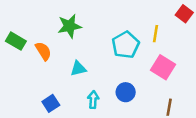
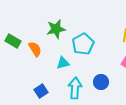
cyan pentagon: (126, 45) -> (83, 44), moved
cyan arrow: (93, 100) -> (75, 88), size x1.5

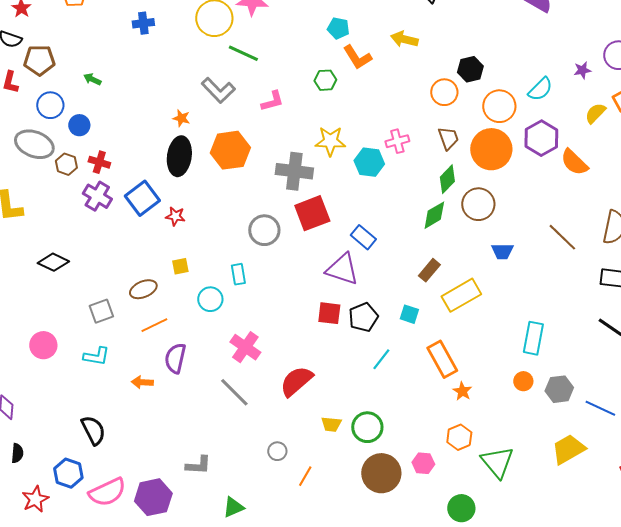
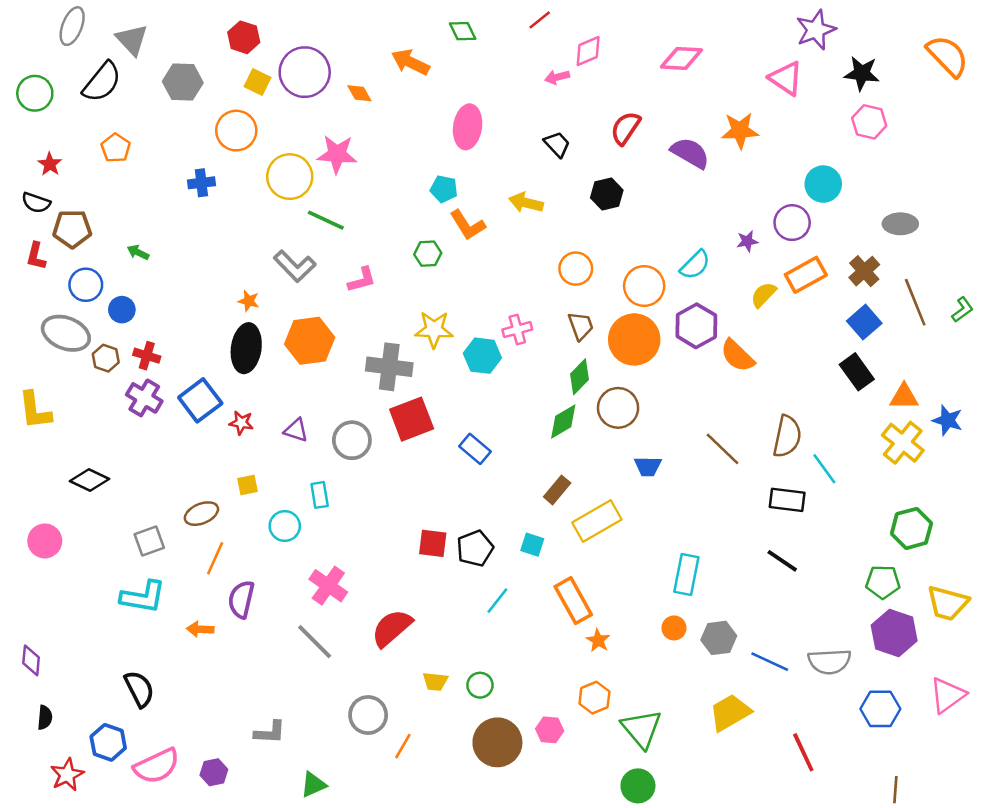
black hexagon: (470, 69) -> (607, 194), moved
purple triangle: (342, 269) -> (296, 430), moved, size x0.6
orange line: (154, 325) -> (215, 558), turned -40
pink circle: (43, 345) -> (45, 541), moved
cyan L-shape: (96, 356) -> (143, 597), size x1.4
green circle: (367, 427) -> (480, 685), size x0.7
gray circle: (277, 451) -> (368, 715), size x1.6
purple hexagon: (153, 497) -> (214, 772), size x0.6
green circle: (461, 508) -> (638, 786), moved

- What you will do:
From the material above, copy everything exactly but the pictures.

- Solution to this exercise:
cyan pentagon: (126, 45) -> (83, 44), moved
cyan arrow: (93, 100) -> (75, 88), size x1.5

black hexagon: (470, 69) -> (607, 194), moved
purple triangle: (342, 269) -> (296, 430), moved, size x0.6
orange line: (154, 325) -> (215, 558), turned -40
pink circle: (43, 345) -> (45, 541), moved
cyan L-shape: (96, 356) -> (143, 597), size x1.4
green circle: (367, 427) -> (480, 685), size x0.7
gray circle: (277, 451) -> (368, 715), size x1.6
purple hexagon: (153, 497) -> (214, 772), size x0.6
green circle: (461, 508) -> (638, 786), moved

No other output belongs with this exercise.